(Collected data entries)
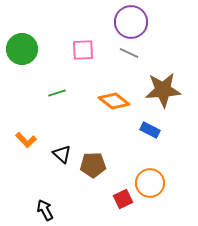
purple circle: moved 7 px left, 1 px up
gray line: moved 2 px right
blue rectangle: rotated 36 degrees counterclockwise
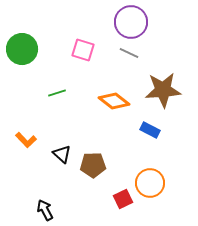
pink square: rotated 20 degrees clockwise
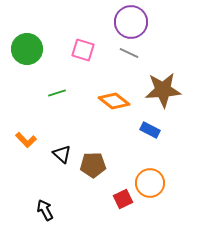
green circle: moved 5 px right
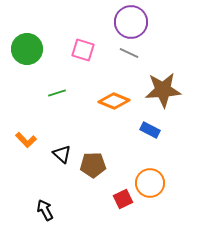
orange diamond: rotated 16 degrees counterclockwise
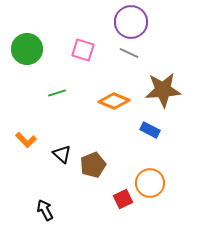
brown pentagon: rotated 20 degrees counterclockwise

## WORK TO BE COMPLETED
Repeat the records above word for word, leaving out the pictures.

## EXERCISE SOLUTION
purple circle: moved 7 px left, 1 px up
gray line: moved 2 px right
blue rectangle: rotated 36 degrees counterclockwise
pink square: rotated 20 degrees clockwise
green circle: moved 5 px right
orange diamond: rotated 16 degrees counterclockwise
brown pentagon: rotated 20 degrees counterclockwise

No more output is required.